[Task goal]: All of the data must be output exactly, with every picture left out.

##### Listed records #####

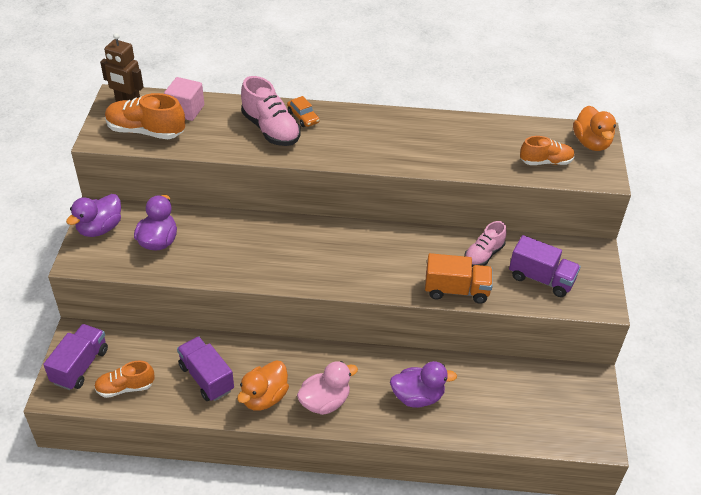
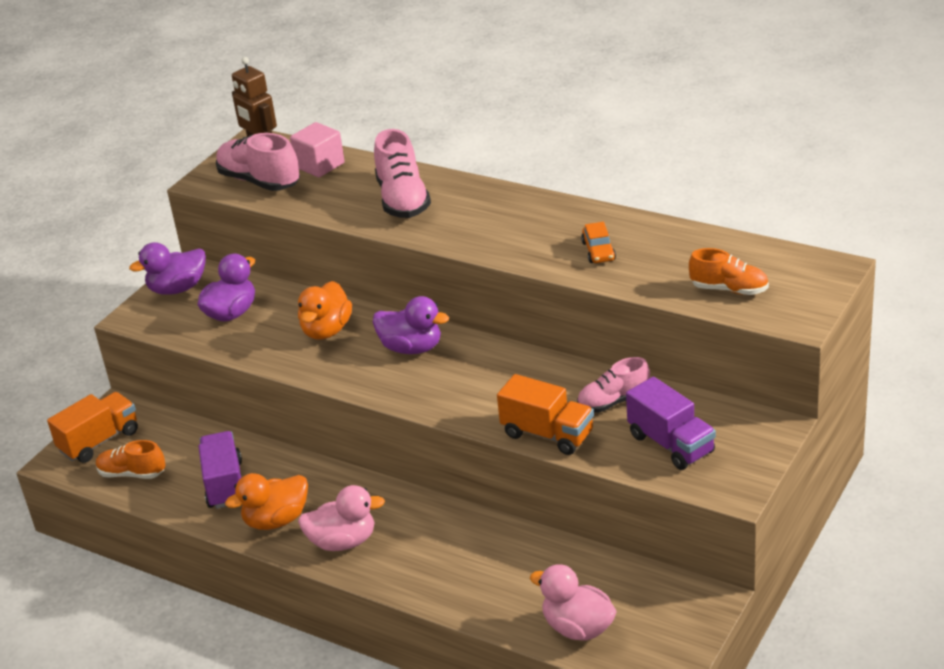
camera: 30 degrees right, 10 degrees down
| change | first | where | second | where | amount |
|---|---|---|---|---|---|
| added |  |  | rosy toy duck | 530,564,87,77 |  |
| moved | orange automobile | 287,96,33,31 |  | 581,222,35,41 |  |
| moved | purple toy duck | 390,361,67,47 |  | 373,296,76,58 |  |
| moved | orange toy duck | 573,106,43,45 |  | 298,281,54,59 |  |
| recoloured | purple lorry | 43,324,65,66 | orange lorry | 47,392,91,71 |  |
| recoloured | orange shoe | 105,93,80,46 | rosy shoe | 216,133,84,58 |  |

#####

[Response to this task]:
camera: 30 degrees right, 10 degrees down
| change | first | where | second | where | amount |
|---|---|---|---|---|---|
| added |  |  | rosy toy duck | 530,564,87,77 |  |
| moved | orange automobile | 287,96,33,31 |  | 581,222,35,41 |  |
| moved | purple toy duck | 390,361,67,47 |  | 373,296,76,58 |  |
| moved | orange toy duck | 573,106,43,45 |  | 298,281,54,59 |  |
| recoloured | purple lorry | 43,324,65,66 | orange lorry | 47,392,91,71 |  |
| recoloured | orange shoe | 105,93,80,46 | rosy shoe | 216,133,84,58 |  |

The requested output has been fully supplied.